WHAT YOU HAVE TO DO
Without any pictures, output the records exactly as they are.

Records excerpted from a collection
***

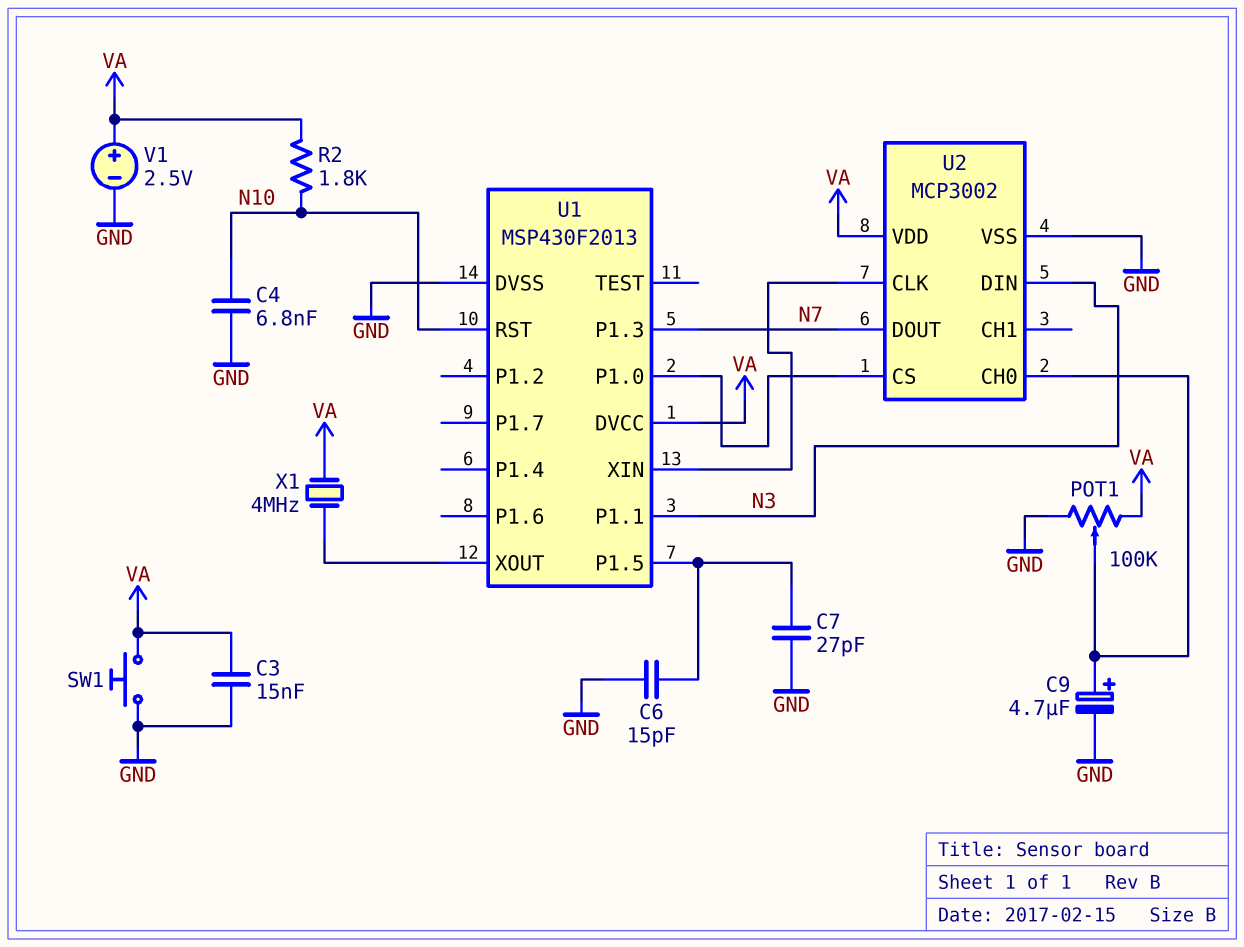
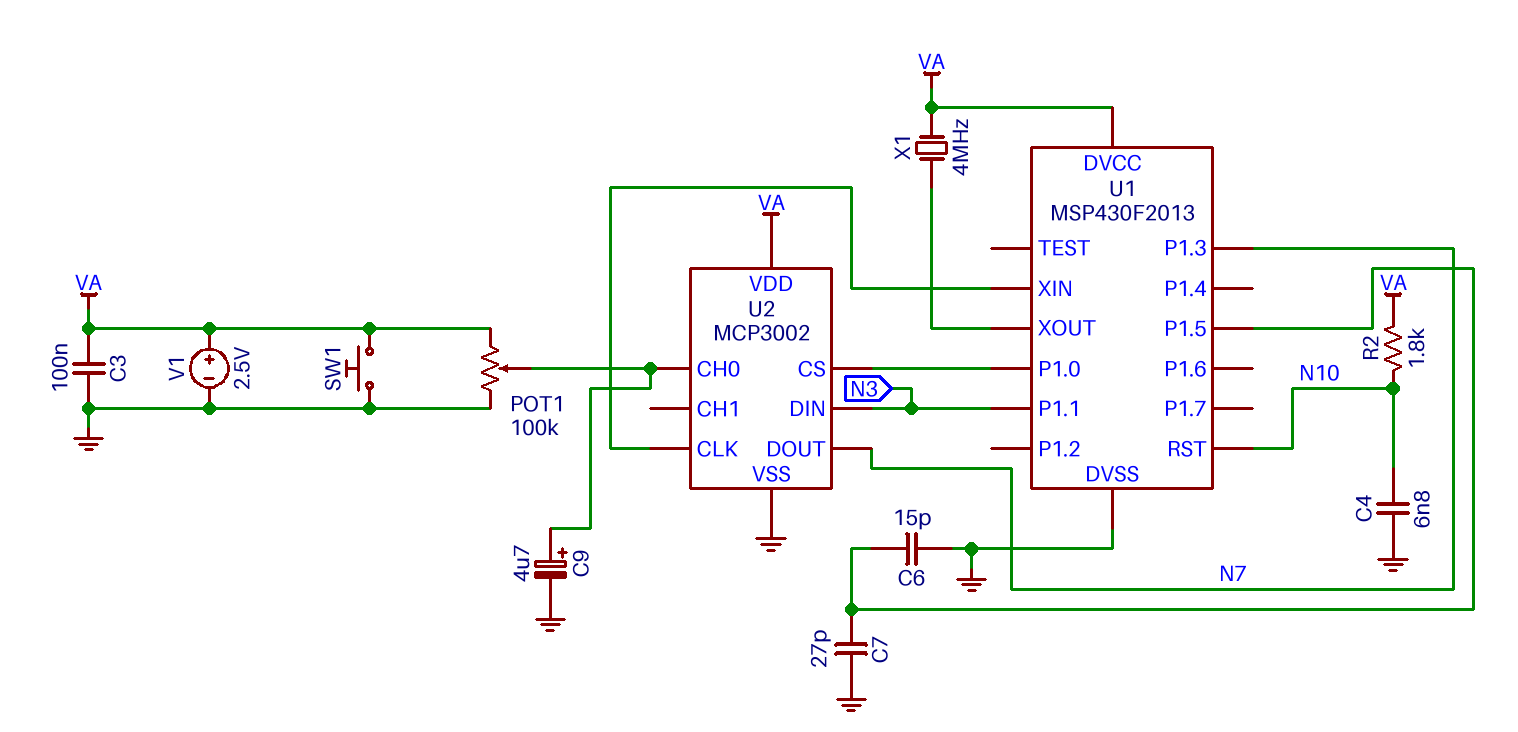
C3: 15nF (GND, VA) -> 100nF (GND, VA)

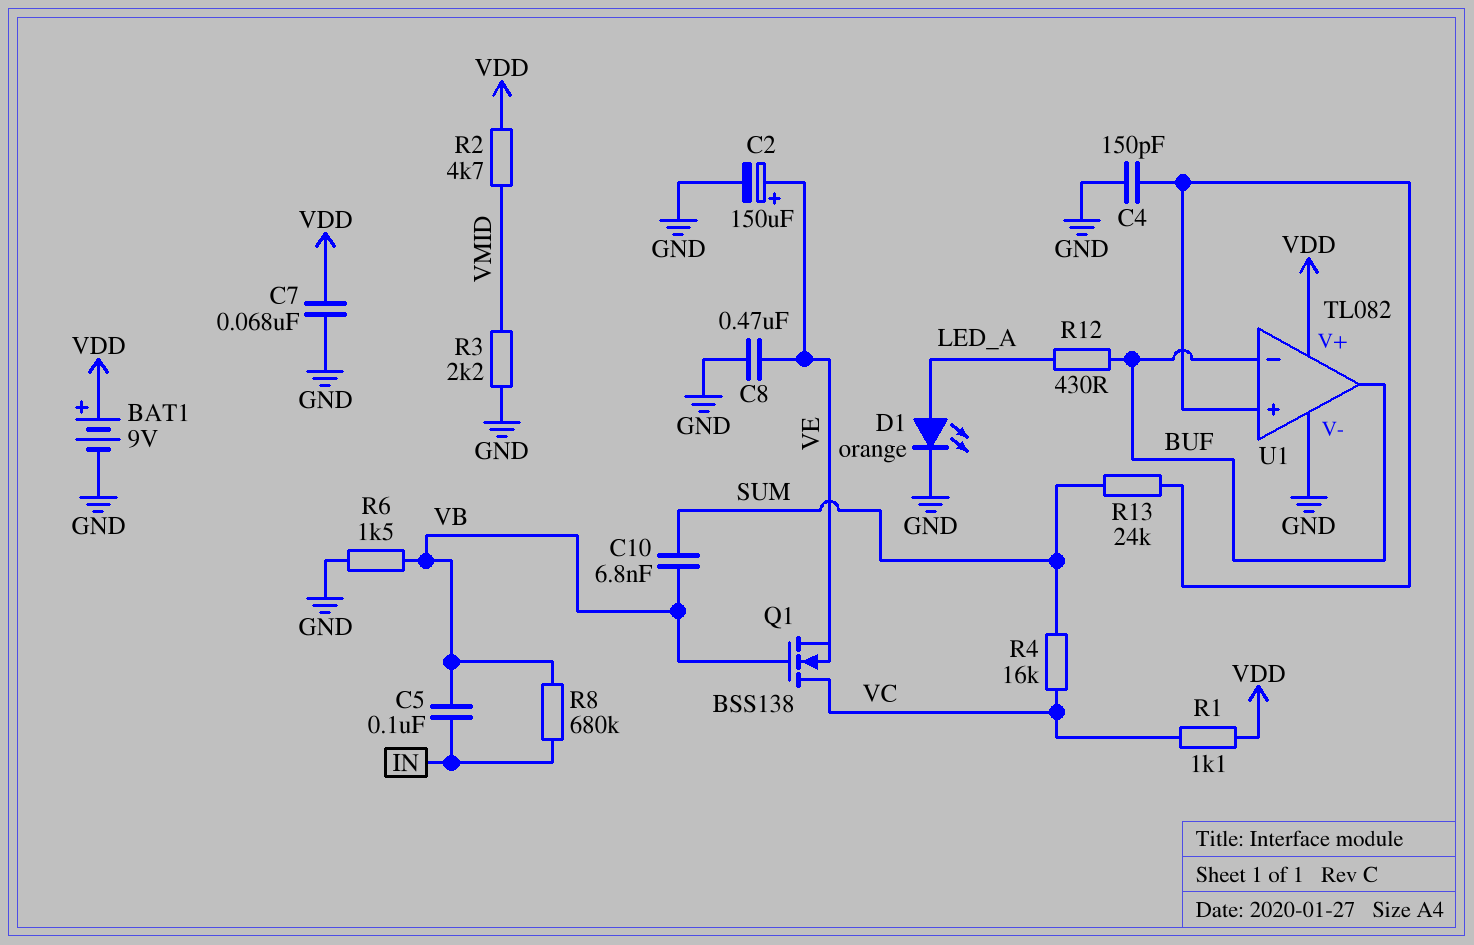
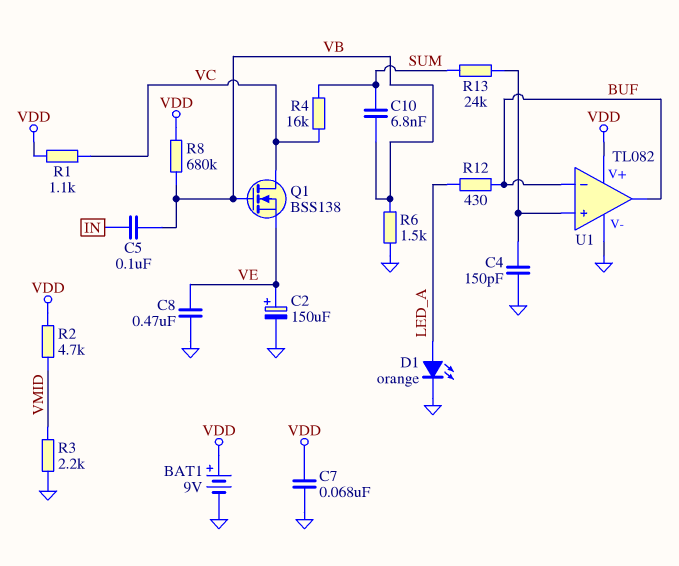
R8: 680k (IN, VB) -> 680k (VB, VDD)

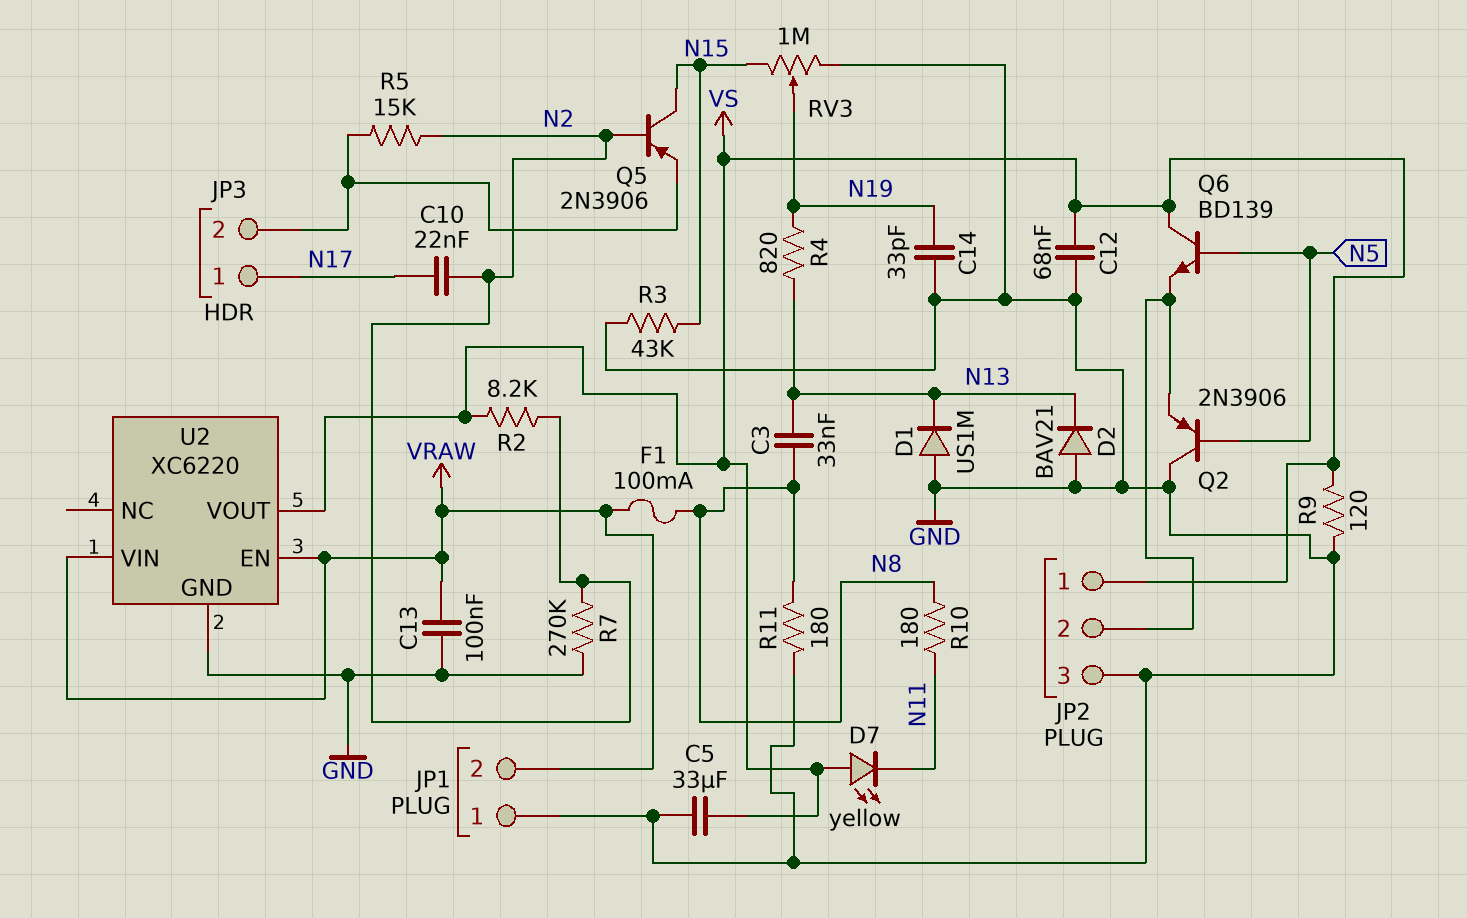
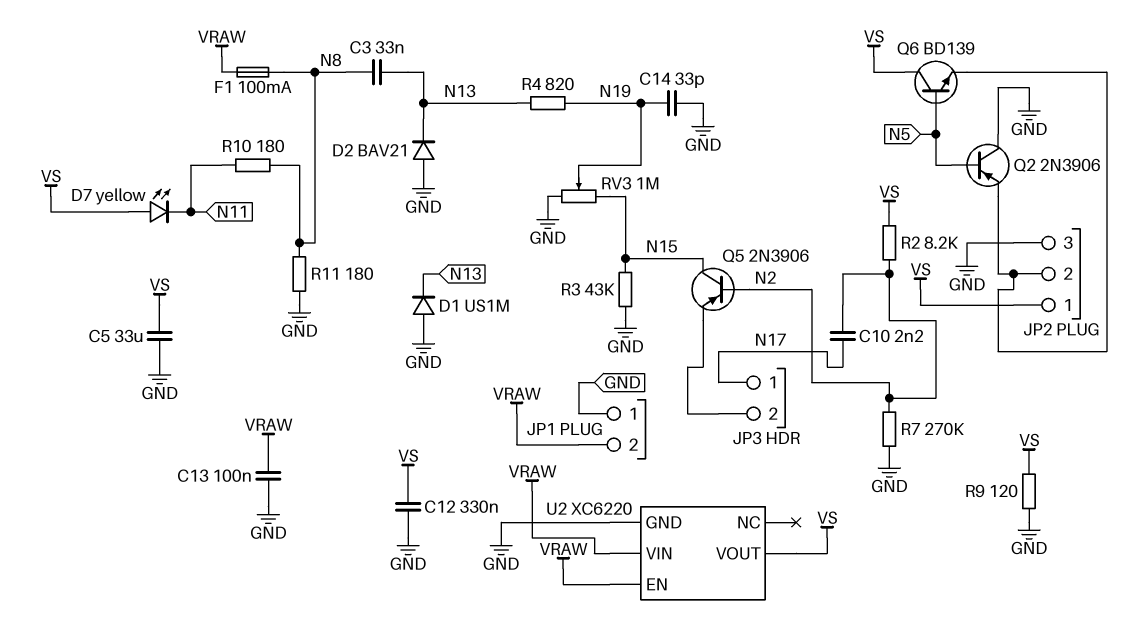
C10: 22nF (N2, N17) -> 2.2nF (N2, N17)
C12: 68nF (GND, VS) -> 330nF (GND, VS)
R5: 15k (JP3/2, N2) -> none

***

WRITTEN SOLUTION
C3: 15nF (GND, VA) -> 100nF (GND, VA)

R8: 680k (IN, VB) -> 680k (VB, VDD)

C10: 22nF (N2, N17) -> 2.2nF (N2, N17)
C12: 68nF (GND, VS) -> 330nF (GND, VS)
R5: 15k (JP3/2, N2) -> none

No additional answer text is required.